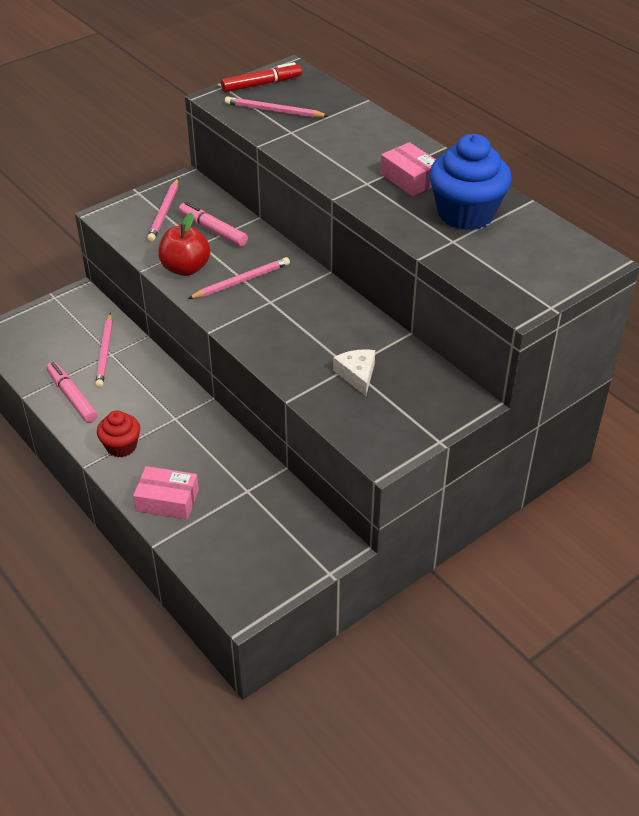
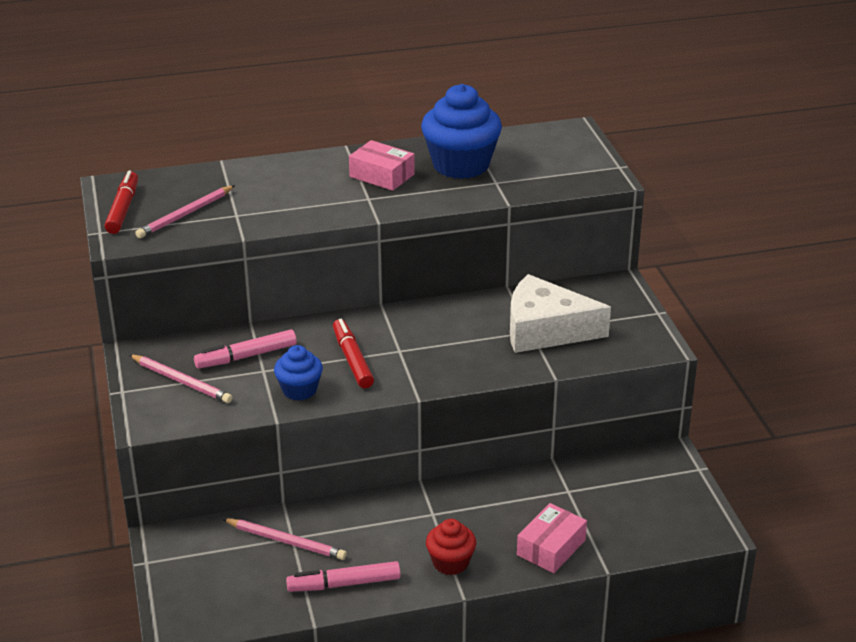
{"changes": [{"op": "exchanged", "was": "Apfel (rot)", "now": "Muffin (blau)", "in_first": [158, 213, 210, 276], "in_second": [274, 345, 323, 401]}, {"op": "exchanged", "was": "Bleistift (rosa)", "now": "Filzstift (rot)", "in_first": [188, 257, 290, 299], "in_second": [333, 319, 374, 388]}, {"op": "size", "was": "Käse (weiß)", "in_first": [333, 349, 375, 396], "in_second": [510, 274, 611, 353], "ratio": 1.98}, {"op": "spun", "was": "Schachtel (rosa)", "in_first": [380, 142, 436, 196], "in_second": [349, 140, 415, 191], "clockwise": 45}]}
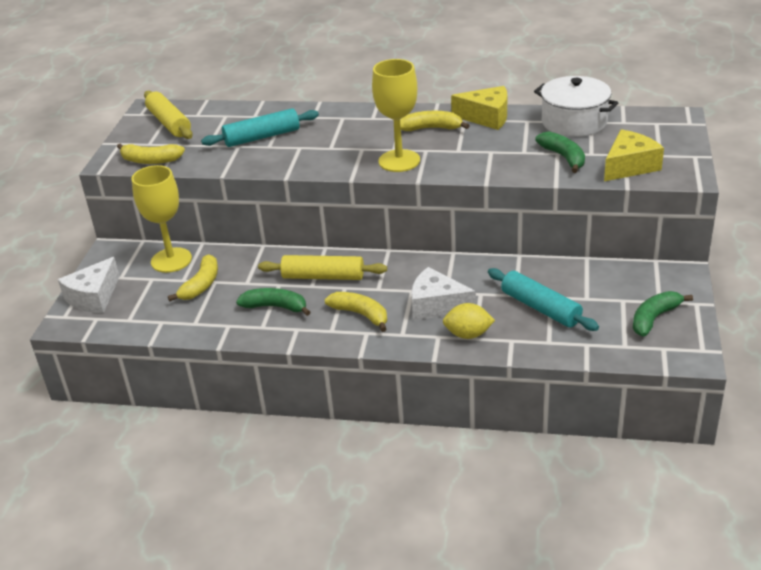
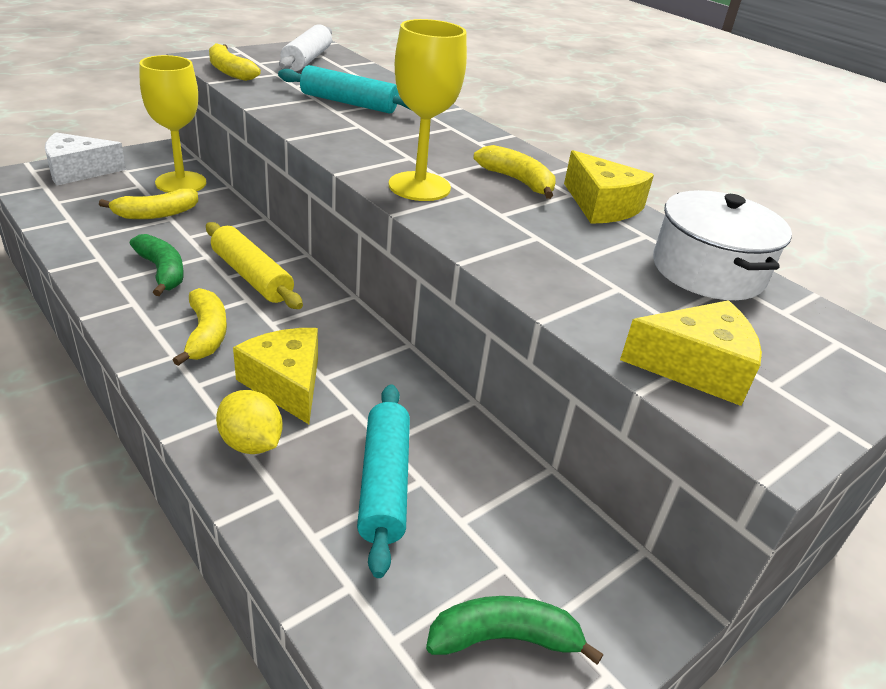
{"changes": [{"op": "colour", "was": "Nudelholz (gelb)", "now": "Nudelholz (weiß)", "in_first": [144, 91, 193, 139], "in_second": [279, 24, 332, 71]}, {"op": "colour", "was": "Käse (weiß)", "now": "Käse (gelb)", "in_first": [411, 267, 476, 320], "in_second": [233, 328, 318, 424]}, {"op": "missing", "was": "Banane (grün)", "in_first": [535, 131, 585, 173]}]}
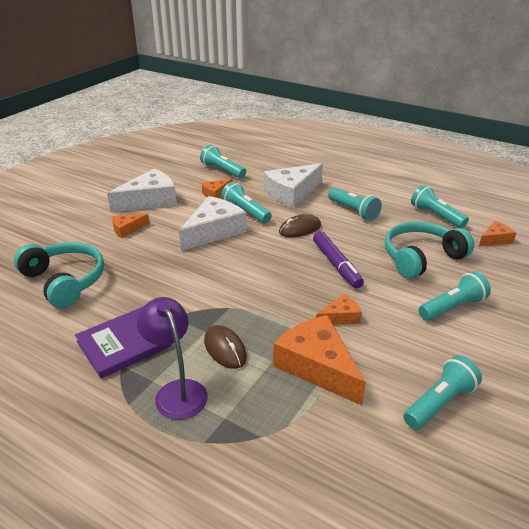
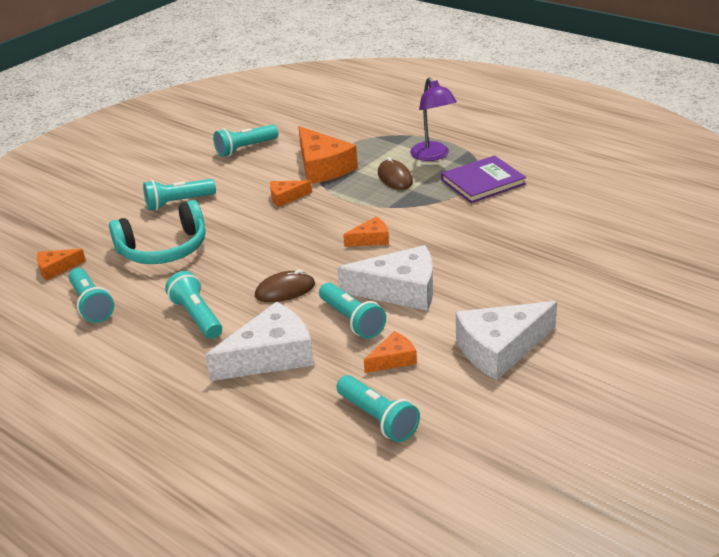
{"changes": [{"op": "missing", "was": "Kopfhörer (türkis)", "in_first": [14, 242, 104, 308]}, {"op": "relocated", "was": "Käse (orange)", "in_first": [112, 214, 150, 238], "in_second": [343, 217, 389, 247]}, {"op": "spun", "was": "Käse (weiß)", "in_first": [179, 196, 246, 251], "in_second": [337, 245, 433, 311], "clockwise": -135}, {"op": "missing", "was": "Filzstift (lila)", "in_first": [313, 231, 364, 289]}]}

__________________________________________________

→ **Exercise aim**
The answer must be the full listing, restated word for word, with no pictures in it.

→ **Your response**
{"changes": [{"op": "exchanged", "was": "Apfel (rot)", "now": "Muffin (blau)", "in_first": [158, 213, 210, 276], "in_second": [274, 345, 323, 401]}, {"op": "exchanged", "was": "Bleistift (rosa)", "now": "Filzstift (rot)", "in_first": [188, 257, 290, 299], "in_second": [333, 319, 374, 388]}, {"op": "size", "was": "Käse (weiß)", "in_first": [333, 349, 375, 396], "in_second": [510, 274, 611, 353], "ratio": 1.98}, {"op": "spun", "was": "Schachtel (rosa)", "in_first": [380, 142, 436, 196], "in_second": [349, 140, 415, 191], "clockwise": 45}]}
{"changes": [{"op": "colour", "was": "Nudelholz (gelb)", "now": "Nudelholz (weiß)", "in_first": [144, 91, 193, 139], "in_second": [279, 24, 332, 71]}, {"op": "colour", "was": "Käse (weiß)", "now": "Käse (gelb)", "in_first": [411, 267, 476, 320], "in_second": [233, 328, 318, 424]}, {"op": "missing", "was": "Banane (grün)", "in_first": [535, 131, 585, 173]}]}
{"changes": [{"op": "missing", "was": "Kopfhörer (türkis)", "in_first": [14, 242, 104, 308]}, {"op": "relocated", "was": "Käse (orange)", "in_first": [112, 214, 150, 238], "in_second": [343, 217, 389, 247]}, {"op": "spun", "was": "Käse (weiß)", "in_first": [179, 196, 246, 251], "in_second": [337, 245, 433, 311], "clockwise": -135}, {"op": "missing", "was": "Filzstift (lila)", "in_first": [313, 231, 364, 289]}]}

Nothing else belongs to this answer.